## PROBLEM REQUIREMENTS
Transcribe, word for word and without additions, each line below from the one containing "camera: 35 degrees right, 0 degrees up" through the one containing "green rolling pin [268,333,394,360]", both ends included.
START DATA TO PROCESS
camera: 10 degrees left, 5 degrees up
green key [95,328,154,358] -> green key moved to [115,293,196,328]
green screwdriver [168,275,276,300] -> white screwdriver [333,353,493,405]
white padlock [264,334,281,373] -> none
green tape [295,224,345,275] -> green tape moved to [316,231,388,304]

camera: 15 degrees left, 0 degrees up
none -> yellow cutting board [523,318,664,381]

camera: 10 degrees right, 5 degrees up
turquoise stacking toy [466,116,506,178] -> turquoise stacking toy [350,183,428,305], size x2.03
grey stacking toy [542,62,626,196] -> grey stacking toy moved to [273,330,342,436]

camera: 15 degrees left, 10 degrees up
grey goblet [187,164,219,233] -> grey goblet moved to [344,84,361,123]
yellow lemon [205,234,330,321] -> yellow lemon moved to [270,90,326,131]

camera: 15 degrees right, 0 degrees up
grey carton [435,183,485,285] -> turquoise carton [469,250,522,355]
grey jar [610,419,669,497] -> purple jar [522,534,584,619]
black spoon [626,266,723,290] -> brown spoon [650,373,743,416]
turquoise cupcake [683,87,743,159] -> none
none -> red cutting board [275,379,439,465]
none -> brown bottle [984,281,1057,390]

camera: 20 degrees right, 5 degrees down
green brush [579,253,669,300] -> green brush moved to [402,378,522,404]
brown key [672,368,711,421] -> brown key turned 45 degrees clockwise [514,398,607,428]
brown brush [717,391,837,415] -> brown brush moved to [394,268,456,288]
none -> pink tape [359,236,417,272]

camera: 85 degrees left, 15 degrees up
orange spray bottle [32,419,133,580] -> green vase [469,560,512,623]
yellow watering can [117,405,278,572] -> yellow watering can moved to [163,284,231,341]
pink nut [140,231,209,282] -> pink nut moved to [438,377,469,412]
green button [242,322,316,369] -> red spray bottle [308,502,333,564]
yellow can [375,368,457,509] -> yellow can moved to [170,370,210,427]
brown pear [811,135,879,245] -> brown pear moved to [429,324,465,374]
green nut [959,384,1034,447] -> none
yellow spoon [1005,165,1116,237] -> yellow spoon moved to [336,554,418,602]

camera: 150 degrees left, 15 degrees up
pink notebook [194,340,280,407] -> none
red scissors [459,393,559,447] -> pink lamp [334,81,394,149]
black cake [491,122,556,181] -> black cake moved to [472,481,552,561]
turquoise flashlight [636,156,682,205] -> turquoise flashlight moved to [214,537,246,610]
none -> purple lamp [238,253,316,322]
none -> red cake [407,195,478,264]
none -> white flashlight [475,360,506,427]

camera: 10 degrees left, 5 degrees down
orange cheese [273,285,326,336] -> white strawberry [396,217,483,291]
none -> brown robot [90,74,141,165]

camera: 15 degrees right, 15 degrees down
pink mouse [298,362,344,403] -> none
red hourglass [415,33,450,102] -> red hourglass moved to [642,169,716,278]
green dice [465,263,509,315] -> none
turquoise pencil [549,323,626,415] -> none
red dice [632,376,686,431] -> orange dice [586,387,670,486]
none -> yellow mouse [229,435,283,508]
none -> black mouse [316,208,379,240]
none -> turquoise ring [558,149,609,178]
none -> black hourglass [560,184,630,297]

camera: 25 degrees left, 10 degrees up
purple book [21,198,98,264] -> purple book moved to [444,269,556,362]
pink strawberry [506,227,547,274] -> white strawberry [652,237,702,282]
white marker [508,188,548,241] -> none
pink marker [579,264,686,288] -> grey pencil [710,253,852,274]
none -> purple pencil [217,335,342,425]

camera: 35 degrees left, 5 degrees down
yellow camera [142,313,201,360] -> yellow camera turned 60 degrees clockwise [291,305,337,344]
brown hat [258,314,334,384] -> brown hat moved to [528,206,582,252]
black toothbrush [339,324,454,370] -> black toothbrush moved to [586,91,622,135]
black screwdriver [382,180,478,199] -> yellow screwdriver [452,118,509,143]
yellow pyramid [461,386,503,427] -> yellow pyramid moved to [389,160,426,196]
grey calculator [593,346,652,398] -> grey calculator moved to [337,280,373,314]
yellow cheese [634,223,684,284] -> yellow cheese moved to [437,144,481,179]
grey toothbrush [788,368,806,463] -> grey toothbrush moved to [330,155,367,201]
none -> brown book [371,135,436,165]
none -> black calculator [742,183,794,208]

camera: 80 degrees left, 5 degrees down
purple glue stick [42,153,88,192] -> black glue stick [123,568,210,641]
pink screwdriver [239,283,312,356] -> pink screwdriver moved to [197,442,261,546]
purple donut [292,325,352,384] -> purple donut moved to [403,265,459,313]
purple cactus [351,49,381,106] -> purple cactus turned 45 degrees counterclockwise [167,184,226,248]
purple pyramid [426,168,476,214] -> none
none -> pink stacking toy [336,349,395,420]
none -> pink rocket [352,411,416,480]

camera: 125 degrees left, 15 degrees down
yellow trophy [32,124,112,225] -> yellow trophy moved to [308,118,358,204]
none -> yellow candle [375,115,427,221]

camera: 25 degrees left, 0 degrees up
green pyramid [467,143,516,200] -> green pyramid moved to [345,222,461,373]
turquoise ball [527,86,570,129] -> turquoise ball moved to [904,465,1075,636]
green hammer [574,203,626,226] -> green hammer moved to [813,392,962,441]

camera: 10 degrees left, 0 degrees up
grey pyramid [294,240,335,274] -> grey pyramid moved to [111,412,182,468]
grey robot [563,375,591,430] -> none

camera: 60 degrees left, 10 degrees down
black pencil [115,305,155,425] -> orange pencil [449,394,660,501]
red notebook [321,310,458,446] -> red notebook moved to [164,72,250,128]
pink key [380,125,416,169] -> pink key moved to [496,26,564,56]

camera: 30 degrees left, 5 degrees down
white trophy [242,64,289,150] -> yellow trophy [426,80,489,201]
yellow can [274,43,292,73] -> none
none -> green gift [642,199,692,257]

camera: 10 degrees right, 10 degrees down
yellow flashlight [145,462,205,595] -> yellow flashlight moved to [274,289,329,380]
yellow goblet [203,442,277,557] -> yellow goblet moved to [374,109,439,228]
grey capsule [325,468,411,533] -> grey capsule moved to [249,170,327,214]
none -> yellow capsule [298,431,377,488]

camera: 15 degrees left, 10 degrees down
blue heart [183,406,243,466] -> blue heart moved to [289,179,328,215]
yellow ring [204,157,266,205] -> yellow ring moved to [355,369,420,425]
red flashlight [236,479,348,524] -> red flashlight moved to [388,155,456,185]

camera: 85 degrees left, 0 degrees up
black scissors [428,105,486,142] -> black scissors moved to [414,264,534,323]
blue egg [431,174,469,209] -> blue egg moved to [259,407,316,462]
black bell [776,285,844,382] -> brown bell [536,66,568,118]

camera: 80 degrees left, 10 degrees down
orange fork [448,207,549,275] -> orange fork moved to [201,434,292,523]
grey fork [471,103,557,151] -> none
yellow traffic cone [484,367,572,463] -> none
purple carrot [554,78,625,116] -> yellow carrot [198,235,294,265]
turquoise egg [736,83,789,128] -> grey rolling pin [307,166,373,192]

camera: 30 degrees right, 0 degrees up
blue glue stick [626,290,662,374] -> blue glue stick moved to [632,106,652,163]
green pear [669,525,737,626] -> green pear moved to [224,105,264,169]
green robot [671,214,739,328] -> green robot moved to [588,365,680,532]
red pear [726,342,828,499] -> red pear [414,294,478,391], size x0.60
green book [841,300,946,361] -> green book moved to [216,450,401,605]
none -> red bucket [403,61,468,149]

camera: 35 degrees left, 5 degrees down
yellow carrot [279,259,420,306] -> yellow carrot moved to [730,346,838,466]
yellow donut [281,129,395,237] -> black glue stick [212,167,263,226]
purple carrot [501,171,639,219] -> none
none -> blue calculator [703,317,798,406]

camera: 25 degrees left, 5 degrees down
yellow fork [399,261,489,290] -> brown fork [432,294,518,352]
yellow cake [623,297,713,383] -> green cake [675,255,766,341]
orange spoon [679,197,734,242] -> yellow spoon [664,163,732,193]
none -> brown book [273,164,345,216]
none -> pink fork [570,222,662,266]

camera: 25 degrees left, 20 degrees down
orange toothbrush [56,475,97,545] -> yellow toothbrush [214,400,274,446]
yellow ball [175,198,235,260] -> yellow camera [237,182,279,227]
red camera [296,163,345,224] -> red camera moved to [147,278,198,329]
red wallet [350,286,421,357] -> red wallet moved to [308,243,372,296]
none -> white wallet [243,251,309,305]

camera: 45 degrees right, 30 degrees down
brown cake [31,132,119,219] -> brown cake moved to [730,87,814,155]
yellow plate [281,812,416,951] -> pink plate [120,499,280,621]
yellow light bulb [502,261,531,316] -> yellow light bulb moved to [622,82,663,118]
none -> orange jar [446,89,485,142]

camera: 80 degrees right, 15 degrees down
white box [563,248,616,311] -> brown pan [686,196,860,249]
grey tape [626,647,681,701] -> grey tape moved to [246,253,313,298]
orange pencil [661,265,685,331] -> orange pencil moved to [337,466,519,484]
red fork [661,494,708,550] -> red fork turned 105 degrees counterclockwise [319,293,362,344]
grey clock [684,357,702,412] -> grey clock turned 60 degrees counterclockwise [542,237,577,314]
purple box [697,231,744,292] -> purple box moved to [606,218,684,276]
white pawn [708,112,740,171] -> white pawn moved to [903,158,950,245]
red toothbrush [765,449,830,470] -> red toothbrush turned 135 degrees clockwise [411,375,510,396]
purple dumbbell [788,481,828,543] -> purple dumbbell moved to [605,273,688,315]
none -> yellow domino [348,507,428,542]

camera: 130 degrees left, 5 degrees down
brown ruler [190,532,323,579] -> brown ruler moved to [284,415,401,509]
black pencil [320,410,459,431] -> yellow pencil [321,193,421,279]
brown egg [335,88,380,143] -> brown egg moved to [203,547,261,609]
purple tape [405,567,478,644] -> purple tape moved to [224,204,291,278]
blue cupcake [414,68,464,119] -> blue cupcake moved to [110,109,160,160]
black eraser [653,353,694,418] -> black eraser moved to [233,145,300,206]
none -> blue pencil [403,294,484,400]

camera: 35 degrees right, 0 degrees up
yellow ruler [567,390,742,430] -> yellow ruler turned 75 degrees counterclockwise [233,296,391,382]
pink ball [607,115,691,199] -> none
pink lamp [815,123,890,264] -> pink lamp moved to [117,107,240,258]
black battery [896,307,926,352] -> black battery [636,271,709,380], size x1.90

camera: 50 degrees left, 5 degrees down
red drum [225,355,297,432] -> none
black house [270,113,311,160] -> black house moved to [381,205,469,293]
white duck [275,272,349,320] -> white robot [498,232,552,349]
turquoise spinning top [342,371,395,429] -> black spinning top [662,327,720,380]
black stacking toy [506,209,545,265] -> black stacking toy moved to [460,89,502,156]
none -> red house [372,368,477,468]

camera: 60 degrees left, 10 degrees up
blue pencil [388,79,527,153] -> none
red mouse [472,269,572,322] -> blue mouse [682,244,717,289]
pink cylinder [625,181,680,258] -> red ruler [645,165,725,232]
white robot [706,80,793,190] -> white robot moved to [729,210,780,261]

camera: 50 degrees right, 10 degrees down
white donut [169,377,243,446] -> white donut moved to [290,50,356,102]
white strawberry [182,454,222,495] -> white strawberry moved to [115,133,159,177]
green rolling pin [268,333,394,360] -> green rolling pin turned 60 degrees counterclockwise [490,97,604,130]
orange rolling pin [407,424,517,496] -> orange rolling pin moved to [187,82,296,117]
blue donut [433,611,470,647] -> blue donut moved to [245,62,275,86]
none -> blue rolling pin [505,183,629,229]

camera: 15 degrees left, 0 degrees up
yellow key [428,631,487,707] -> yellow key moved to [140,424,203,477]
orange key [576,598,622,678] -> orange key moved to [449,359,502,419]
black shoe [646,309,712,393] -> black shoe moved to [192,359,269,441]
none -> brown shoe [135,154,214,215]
END DATA TO PROCESS
## ANSWER SECTION
camera: 35 degrees right, 0 degrees up
yellow ruler [567,390,742,430] -> yellow ruler turned 75 degrees counterclockwise [233,296,391,382]
pink ball [607,115,691,199] -> none
pink lamp [815,123,890,264] -> pink lamp moved to [117,107,240,258]
black battery [896,307,926,352] -> black battery [636,271,709,380], size x1.90

camera: 50 degrees left, 5 degrees down
red drum [225,355,297,432] -> none
black house [270,113,311,160] -> black house moved to [381,205,469,293]
white duck [275,272,349,320] -> white robot [498,232,552,349]
turquoise spinning top [342,371,395,429] -> black spinning top [662,327,720,380]
black stacking toy [506,209,545,265] -> black stacking toy moved to [460,89,502,156]
none -> red house [372,368,477,468]

camera: 60 degrees left, 10 degrees up
blue pencil [388,79,527,153] -> none
red mouse [472,269,572,322] -> blue mouse [682,244,717,289]
pink cylinder [625,181,680,258] -> red ruler [645,165,725,232]
white robot [706,80,793,190] -> white robot moved to [729,210,780,261]

camera: 50 degrees right, 10 degrees down
white donut [169,377,243,446] -> white donut moved to [290,50,356,102]
white strawberry [182,454,222,495] -> white strawberry moved to [115,133,159,177]
green rolling pin [268,333,394,360] -> green rolling pin turned 60 degrees counterclockwise [490,97,604,130]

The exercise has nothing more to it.